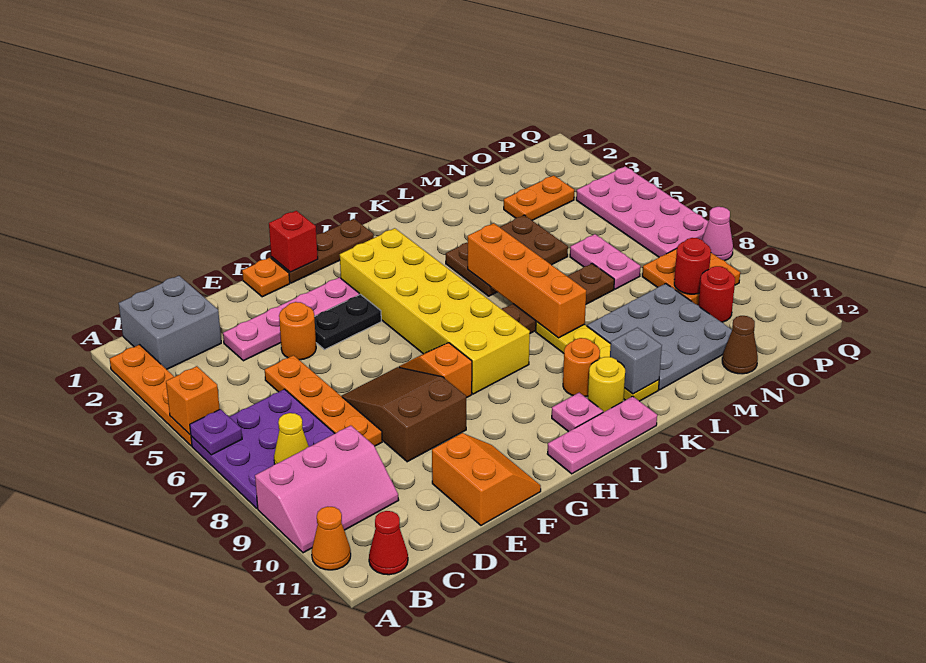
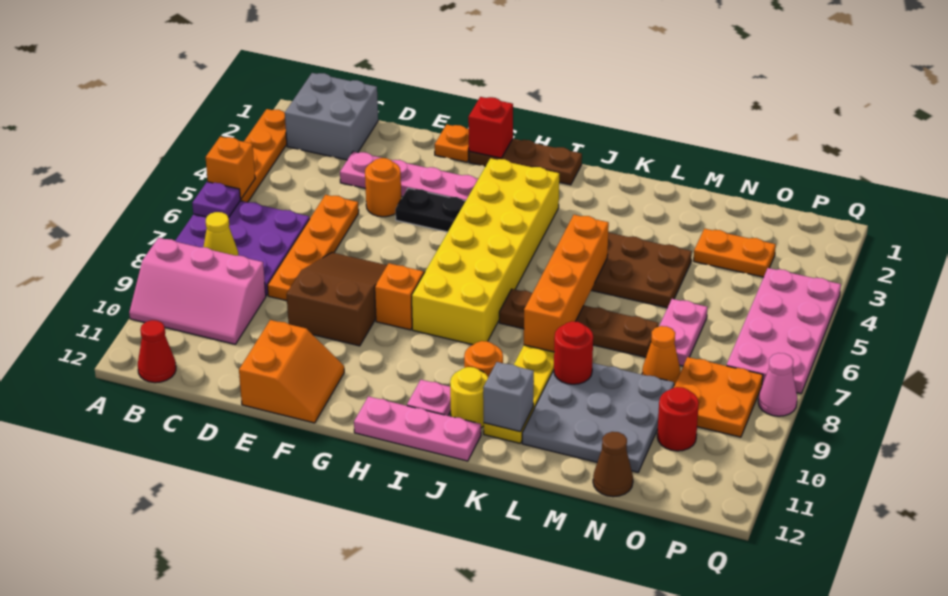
orange cone A11 level 1 -> orange cone N8 level 1
red round brick O9 level 2 -> red round brick L9 level 2

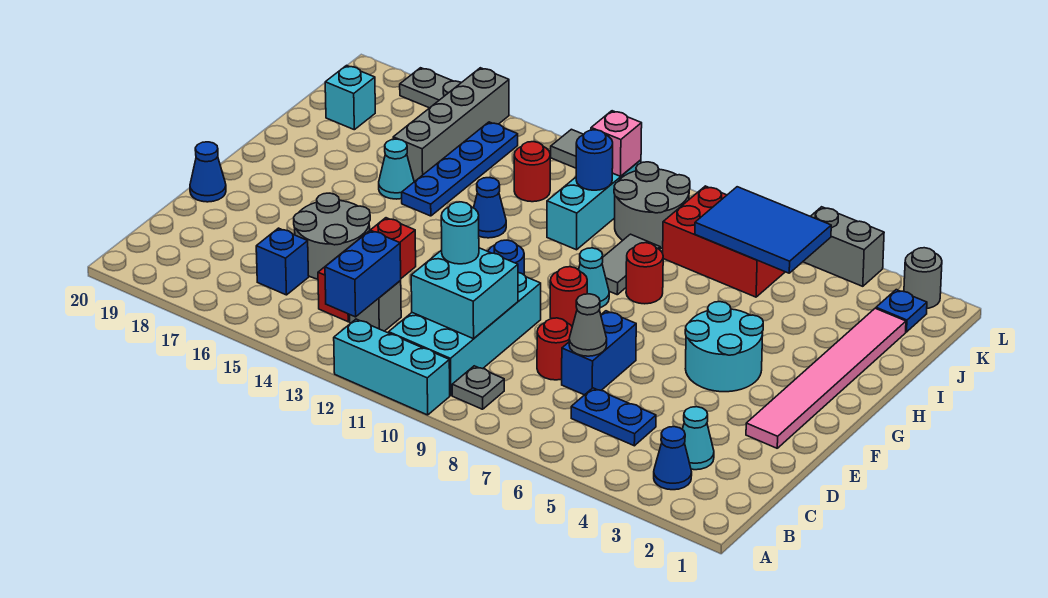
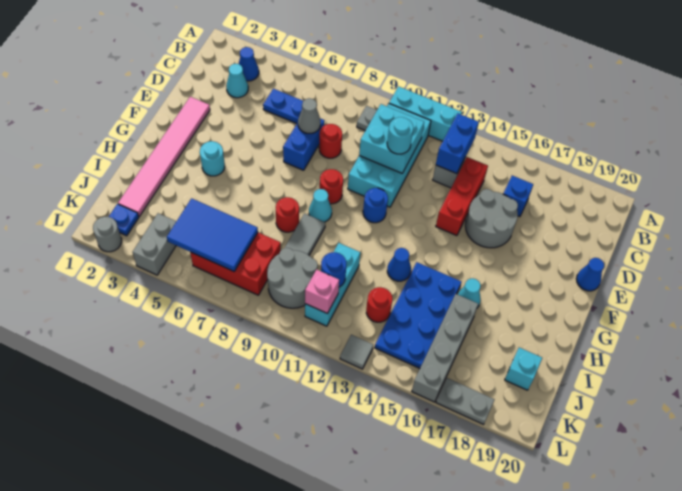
cyan round brick F4:G5 level 1 -> cyan round brick G4 level 1
blue plate H15:K15 level 1 -> blue plate H14:K15 level 1
grey brick L4:L5 level 1 -> grey brick K4:L4 level 1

**ABOUT THIS TASK**
Please list every line of the records that contains "round".

**ANSWER**
red round brick O9 level 2 -> red round brick L9 level 2
cyan round brick F4:G5 level 1 -> cyan round brick G4 level 1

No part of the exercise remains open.